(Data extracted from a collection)
•••
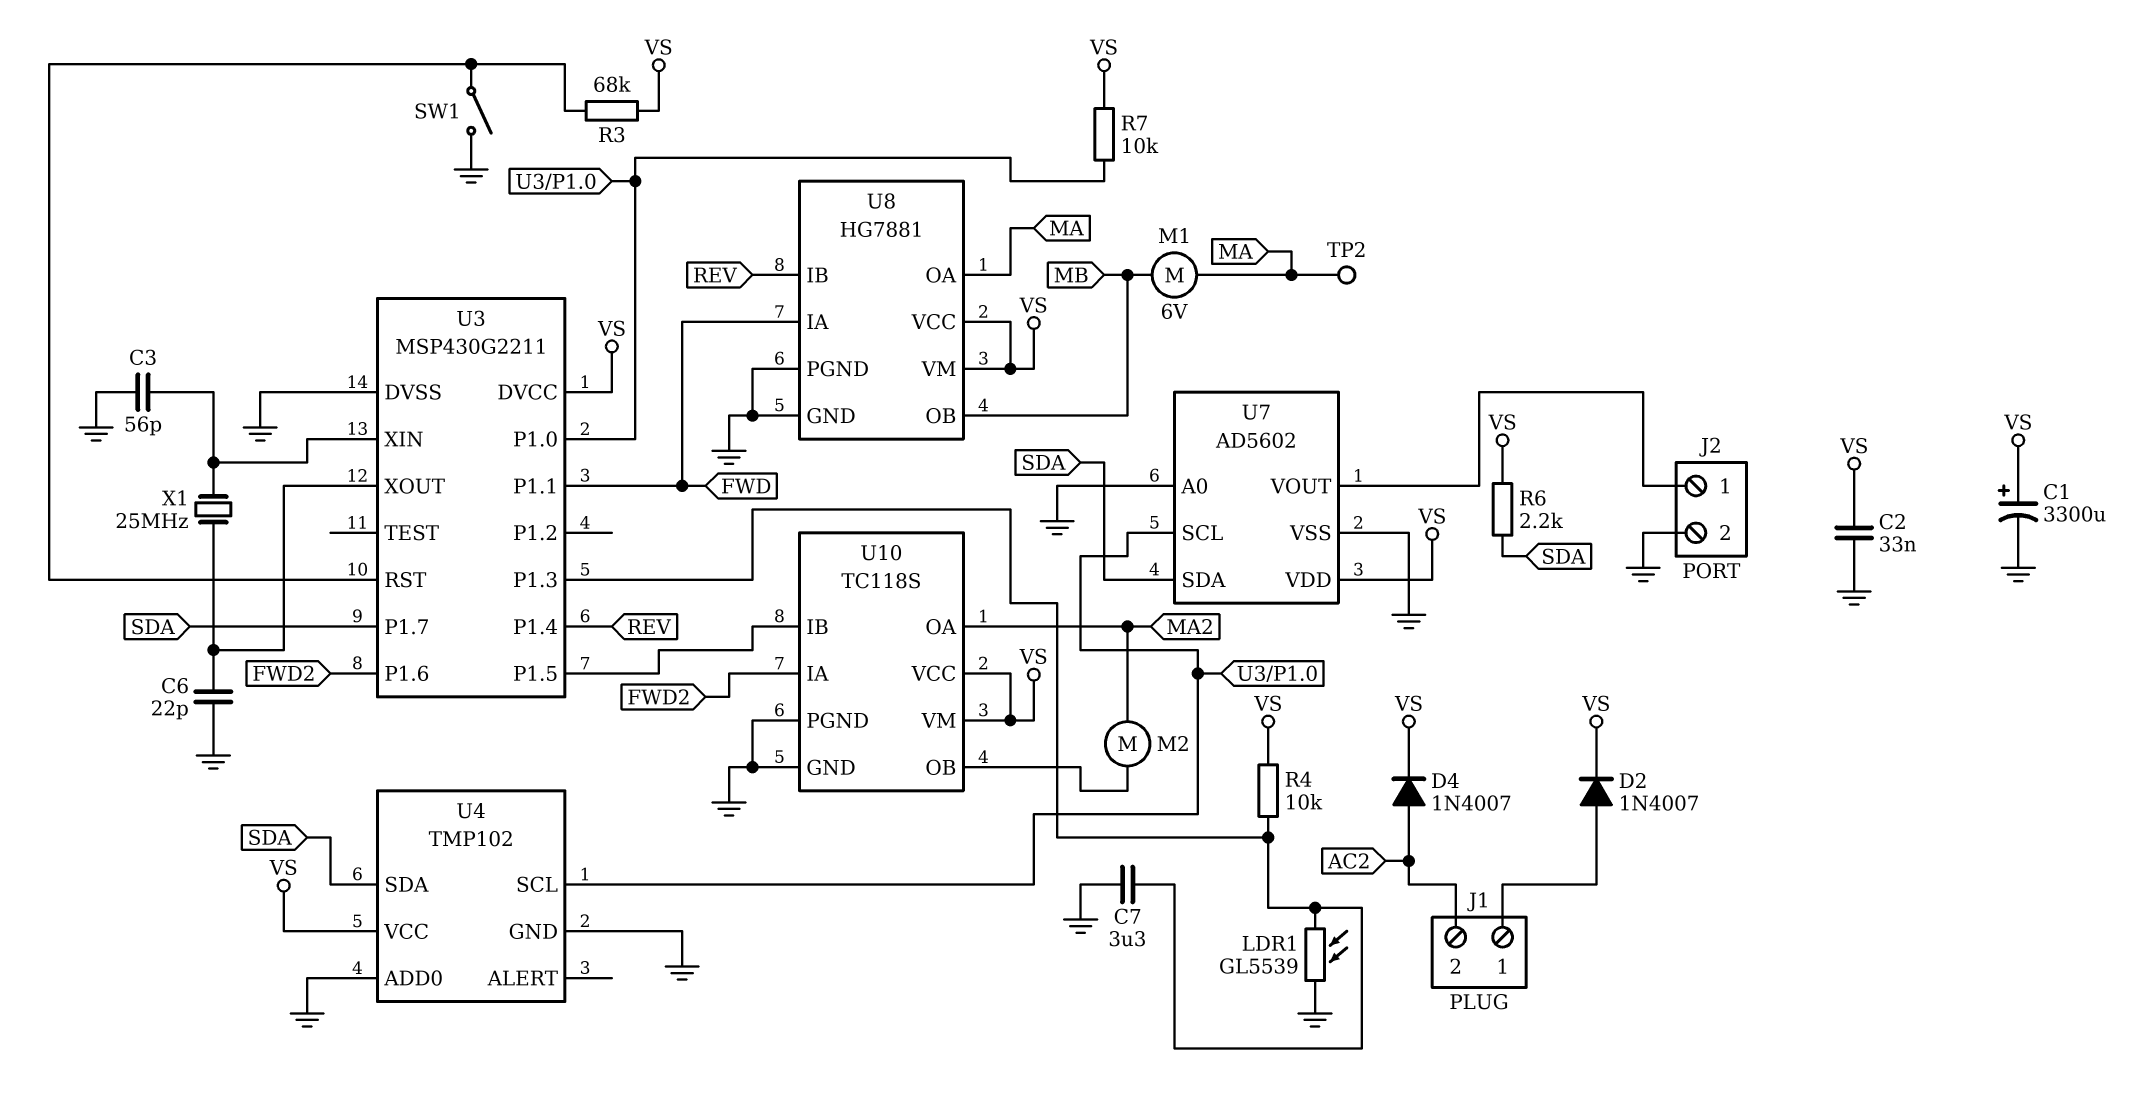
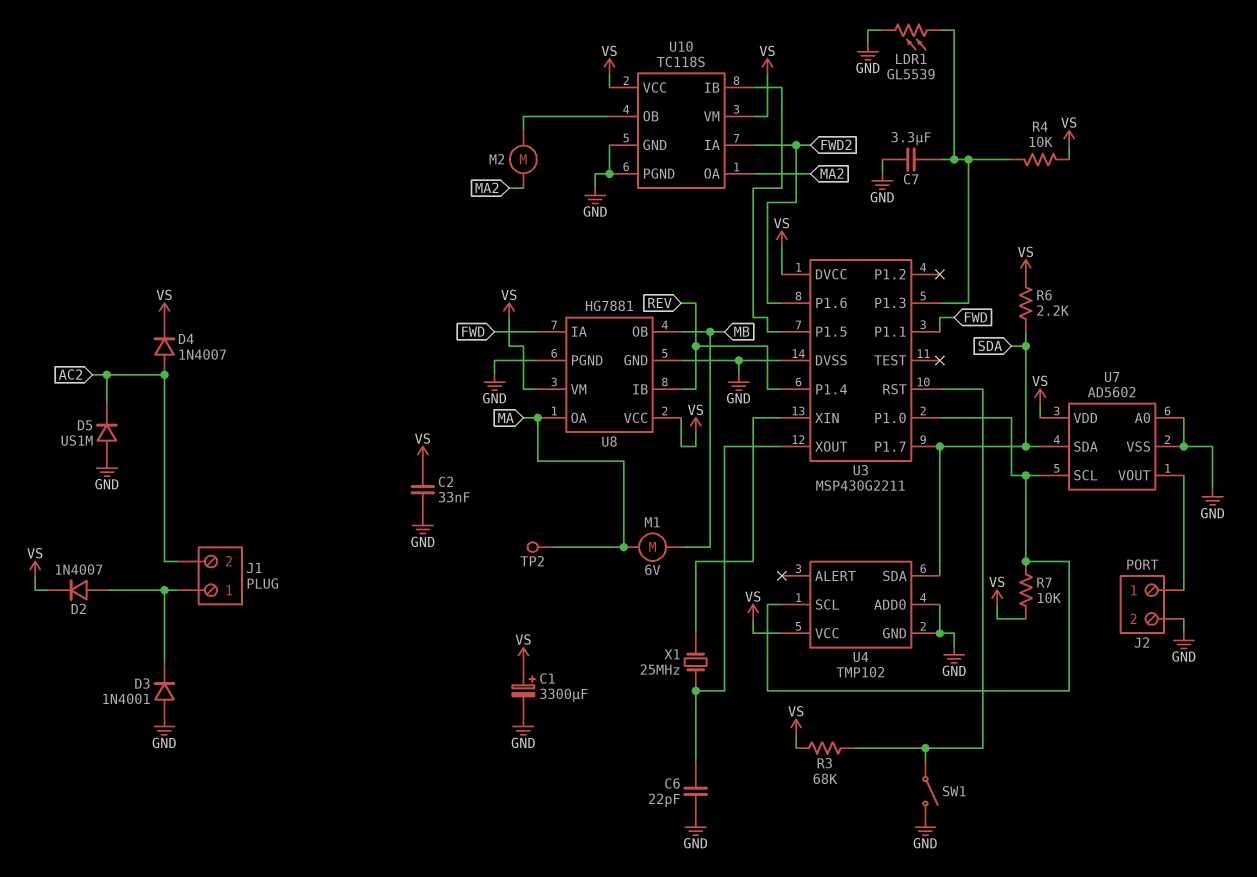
C3: 56pF (GND, U3/XIN) -> none
D3: none -> diode 1N4001 (A GND, K J1/1)
D5: none -> diode US1M (A GND, K AC2)

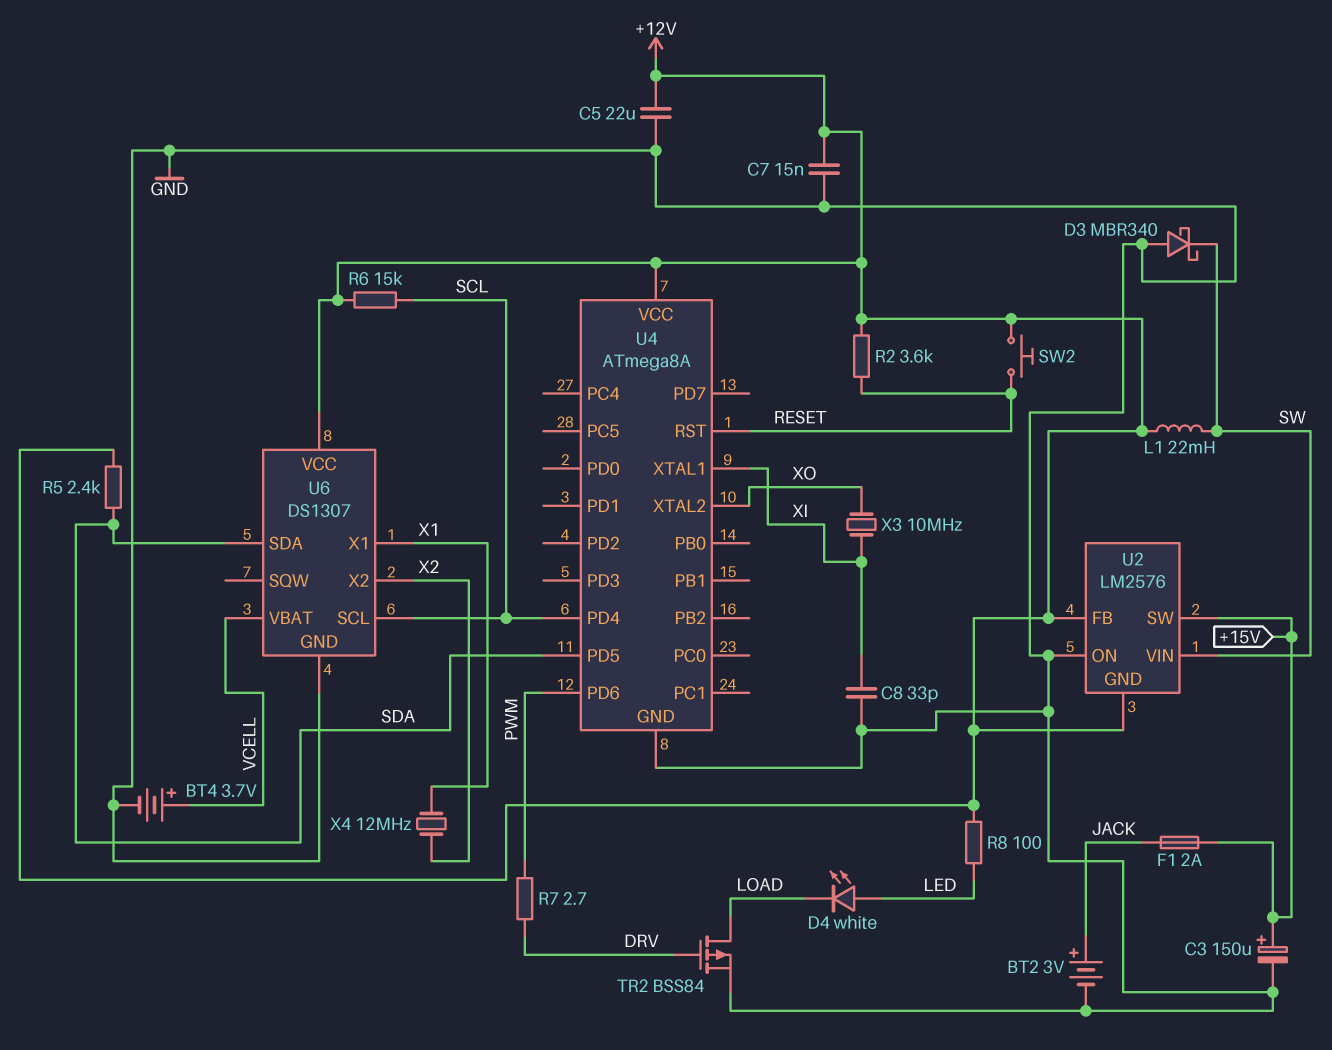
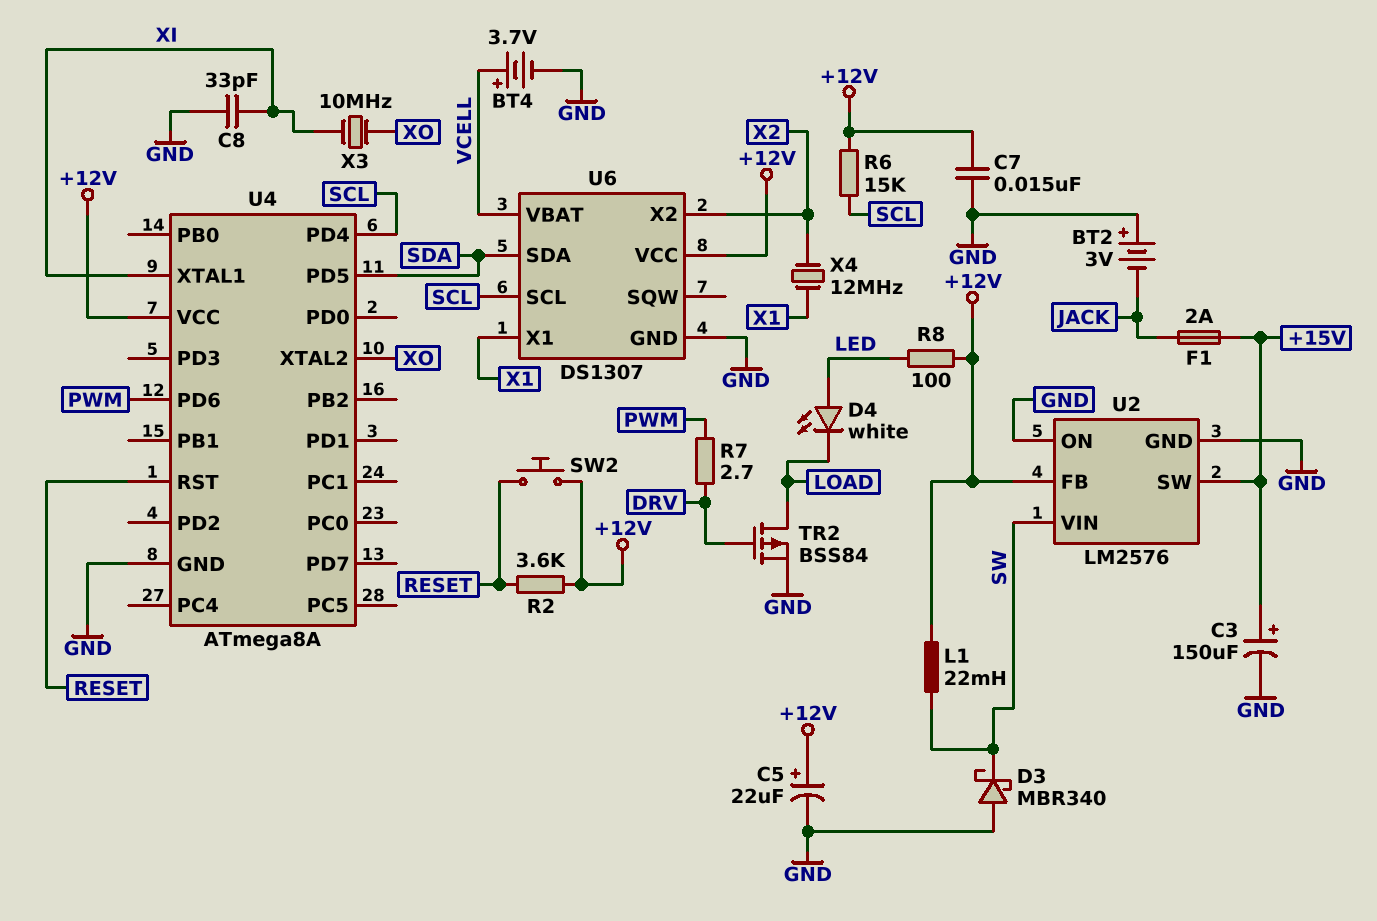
BT2: 3V (plus JACK, minus GND) -> 3V (plus GND, minus JACK)
C5: 22uF (+12V, GND) -> 22uF (plus +12V, minus GND)
R5: 2.4k (+12V, SDA) -> none
U2 pin GND: +12V -> GND

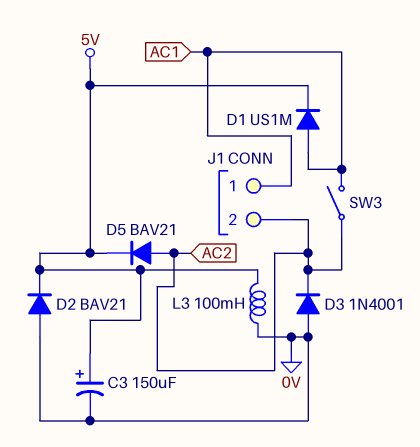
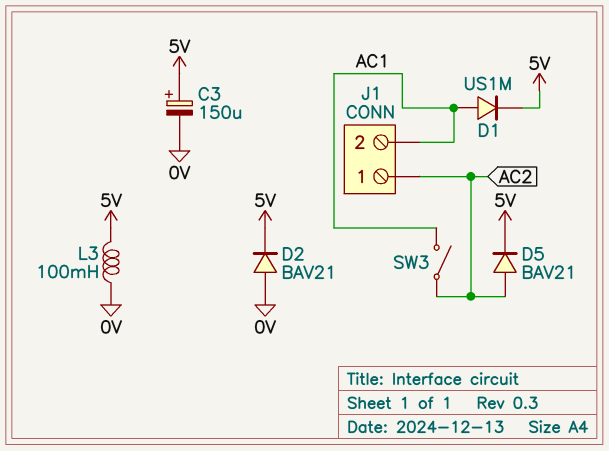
D3: diode 1N4001 (A 0V, K AC2) -> none
J1 pin 1: AC1 -> AC2
J1 pin 2: AC2 -> AC1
•••
__EXERCISE REQUIREMENTS__:
Keep the pictures out while you retype all of the data above exactly as it appears.

__WRITTEN SOLUTION__:
C3: 56pF (GND, U3/XIN) -> none
D3: none -> diode 1N4001 (A GND, K J1/1)
D5: none -> diode US1M (A GND, K AC2)

BT2: 3V (plus JACK, minus GND) -> 3V (plus GND, minus JACK)
C5: 22uF (+12V, GND) -> 22uF (plus +12V, minus GND)
R5: 2.4k (+12V, SDA) -> none
U2 pin GND: +12V -> GND

D3: diode 1N4001 (A 0V, K AC2) -> none
J1 pin 1: AC1 -> AC2
J1 pin 2: AC2 -> AC1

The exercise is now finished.